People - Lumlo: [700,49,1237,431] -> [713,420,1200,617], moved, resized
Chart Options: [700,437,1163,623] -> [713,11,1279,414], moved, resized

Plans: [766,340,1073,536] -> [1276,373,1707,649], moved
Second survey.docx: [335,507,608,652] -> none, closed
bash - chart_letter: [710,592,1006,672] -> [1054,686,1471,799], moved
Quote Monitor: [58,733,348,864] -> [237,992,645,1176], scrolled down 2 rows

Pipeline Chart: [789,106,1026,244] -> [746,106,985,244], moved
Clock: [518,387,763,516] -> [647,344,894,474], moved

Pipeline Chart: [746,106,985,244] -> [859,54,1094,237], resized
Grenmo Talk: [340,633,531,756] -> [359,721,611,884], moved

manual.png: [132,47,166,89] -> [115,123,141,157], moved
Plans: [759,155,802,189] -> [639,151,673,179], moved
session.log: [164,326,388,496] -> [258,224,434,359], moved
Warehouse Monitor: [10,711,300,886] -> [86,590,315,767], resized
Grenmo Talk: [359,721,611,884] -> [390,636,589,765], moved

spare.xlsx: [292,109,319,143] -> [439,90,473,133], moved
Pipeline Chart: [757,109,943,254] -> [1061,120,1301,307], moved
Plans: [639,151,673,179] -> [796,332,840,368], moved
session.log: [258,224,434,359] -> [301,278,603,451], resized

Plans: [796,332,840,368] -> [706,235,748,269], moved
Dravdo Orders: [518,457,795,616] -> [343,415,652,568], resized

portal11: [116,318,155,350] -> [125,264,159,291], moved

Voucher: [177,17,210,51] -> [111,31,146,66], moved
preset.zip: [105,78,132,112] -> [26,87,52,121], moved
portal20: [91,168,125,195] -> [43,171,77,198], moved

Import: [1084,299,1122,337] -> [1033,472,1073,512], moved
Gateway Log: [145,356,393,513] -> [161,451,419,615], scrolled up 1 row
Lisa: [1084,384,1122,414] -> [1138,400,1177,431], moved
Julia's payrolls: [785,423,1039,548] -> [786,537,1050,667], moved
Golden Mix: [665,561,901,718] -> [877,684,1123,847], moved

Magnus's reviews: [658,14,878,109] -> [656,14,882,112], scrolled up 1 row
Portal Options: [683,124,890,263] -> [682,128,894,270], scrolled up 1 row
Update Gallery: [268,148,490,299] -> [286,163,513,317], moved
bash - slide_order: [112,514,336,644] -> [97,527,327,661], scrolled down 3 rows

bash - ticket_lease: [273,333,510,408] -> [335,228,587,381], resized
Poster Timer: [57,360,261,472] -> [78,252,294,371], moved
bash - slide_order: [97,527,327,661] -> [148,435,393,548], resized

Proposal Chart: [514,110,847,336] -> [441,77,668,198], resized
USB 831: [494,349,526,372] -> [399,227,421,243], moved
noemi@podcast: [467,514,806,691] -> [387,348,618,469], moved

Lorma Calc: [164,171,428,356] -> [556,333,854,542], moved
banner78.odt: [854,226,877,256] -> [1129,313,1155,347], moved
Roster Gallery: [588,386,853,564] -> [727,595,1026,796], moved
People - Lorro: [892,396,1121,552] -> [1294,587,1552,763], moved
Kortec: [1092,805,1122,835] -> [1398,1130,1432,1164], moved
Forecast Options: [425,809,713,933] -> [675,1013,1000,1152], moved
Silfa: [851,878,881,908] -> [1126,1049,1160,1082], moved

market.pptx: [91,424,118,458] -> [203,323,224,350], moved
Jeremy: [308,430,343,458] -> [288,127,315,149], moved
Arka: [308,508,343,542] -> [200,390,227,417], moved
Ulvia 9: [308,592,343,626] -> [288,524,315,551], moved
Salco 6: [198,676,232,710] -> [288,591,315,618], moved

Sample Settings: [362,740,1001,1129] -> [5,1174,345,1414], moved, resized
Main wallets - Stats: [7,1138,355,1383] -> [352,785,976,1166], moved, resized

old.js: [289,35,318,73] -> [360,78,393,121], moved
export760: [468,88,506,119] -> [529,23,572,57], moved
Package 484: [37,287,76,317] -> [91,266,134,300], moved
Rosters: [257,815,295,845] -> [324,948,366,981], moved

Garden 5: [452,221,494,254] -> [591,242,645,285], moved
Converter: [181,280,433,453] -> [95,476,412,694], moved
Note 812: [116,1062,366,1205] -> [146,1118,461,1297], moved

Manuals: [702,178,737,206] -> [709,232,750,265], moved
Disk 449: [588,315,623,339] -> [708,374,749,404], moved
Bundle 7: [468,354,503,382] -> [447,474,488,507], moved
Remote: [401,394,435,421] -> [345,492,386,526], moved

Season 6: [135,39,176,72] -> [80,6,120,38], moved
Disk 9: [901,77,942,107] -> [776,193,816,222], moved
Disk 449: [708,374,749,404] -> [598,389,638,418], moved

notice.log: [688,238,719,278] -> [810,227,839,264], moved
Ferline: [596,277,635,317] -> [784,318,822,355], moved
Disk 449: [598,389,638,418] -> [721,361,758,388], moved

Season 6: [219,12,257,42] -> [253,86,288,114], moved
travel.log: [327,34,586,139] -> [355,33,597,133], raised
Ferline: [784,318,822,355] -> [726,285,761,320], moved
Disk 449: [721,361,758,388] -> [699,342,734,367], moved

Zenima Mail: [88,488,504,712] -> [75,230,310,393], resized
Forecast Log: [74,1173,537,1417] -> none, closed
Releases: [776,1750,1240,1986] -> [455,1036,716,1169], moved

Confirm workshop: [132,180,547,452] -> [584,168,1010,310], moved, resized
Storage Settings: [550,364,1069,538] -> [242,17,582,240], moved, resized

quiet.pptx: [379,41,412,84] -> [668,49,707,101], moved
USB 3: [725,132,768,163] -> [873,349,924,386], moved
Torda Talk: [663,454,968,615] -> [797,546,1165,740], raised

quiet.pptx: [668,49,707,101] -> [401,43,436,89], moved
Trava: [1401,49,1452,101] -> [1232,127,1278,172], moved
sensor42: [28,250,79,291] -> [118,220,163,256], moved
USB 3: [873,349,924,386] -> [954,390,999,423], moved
════════
Exact copies of the lines from the one with "Storage Settings: [550,364,1069,538]" through the final line of the listing should be returned, and no other lines.

Reply:
Storage Settings: [550,364,1069,538] -> [242,17,582,240], moved, resized

quiet.pptx: [379,41,412,84] -> [668,49,707,101], moved
USB 3: [725,132,768,163] -> [873,349,924,386], moved
Torda Talk: [663,454,968,615] -> [797,546,1165,740], raised

quiet.pptx: [668,49,707,101] -> [401,43,436,89], moved
Trava: [1401,49,1452,101] -> [1232,127,1278,172], moved
sensor42: [28,250,79,291] -> [118,220,163,256], moved
USB 3: [873,349,924,386] -> [954,390,999,423], moved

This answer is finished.